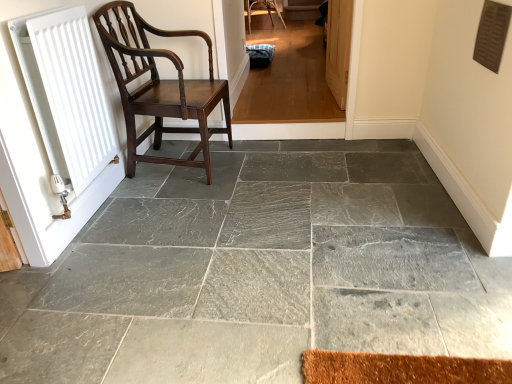
Question: Is wooden screen door at upper right thinner than white matte radiator at left?

Choices:
 (A) no
 (B) yes

Answer: (B)

Question: Would you say wooden screen door at upper right is a long distance from white matte radiator at left?

Choices:
 (A) yes
 (B) no

Answer: (A)

Question: Is wooden screen door at upper right taller than white matte radiator at left?

Choices:
 (A) yes
 (B) no

Answer: (B)

Question: From a real-world perspective, does wooden screen door at upper right sit lower than white matte radiator at left?

Choices:
 (A) yes
 (B) no

Answer: (A)

Question: Can you confirm if wooden screen door at upper right is shorter than white matte radiator at left?

Choices:
 (A) yes
 (B) no

Answer: (A)

Question: Is wooden screen door at upper right at the left side of white matte radiator at left?

Choices:
 (A) yes
 (B) no

Answer: (B)

Question: Can you confirm if gray stone floor at center is bigger than white matte radiator at left?

Choices:
 (A) no
 (B) yes

Answer: (B)

Question: Can we say gray stone floor at center lies outside white matte radiator at left?

Choices:
 (A) yes
 (B) no

Answer: (A)

Question: Does gray stone floor at center have a lesser height compared to white matte radiator at left?

Choices:
 (A) yes
 (B) no

Answer: (A)

Question: From the image's perspective, is gray stone floor at center over white matte radiator at left?

Choices:
 (A) yes
 (B) no

Answer: (B)

Question: From a real-world perspective, is gray stone floor at center below white matte radiator at left?

Choices:
 (A) yes
 (B) no

Answer: (A)

Question: Can you confirm if gray stone floor at center is smaller than white matte radiator at left?

Choices:
 (A) yes
 (B) no

Answer: (B)

Question: Does dark wood chair at left come behind gray stone floor at center?

Choices:
 (A) no
 (B) yes

Answer: (B)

================

## YOUR GOAL
Select every line of the listing above in which the word "perspective" appears.

## EXERCISE SOLUTION
Question: From a real-world perspective, does wooden screen door at upper right sit lower than white matte radiator at left?
Question: From the image's perspective, is gray stone floor at center over white matte radiator at left?
Question: From a real-world perspective, is gray stone floor at center below white matte radiator at left?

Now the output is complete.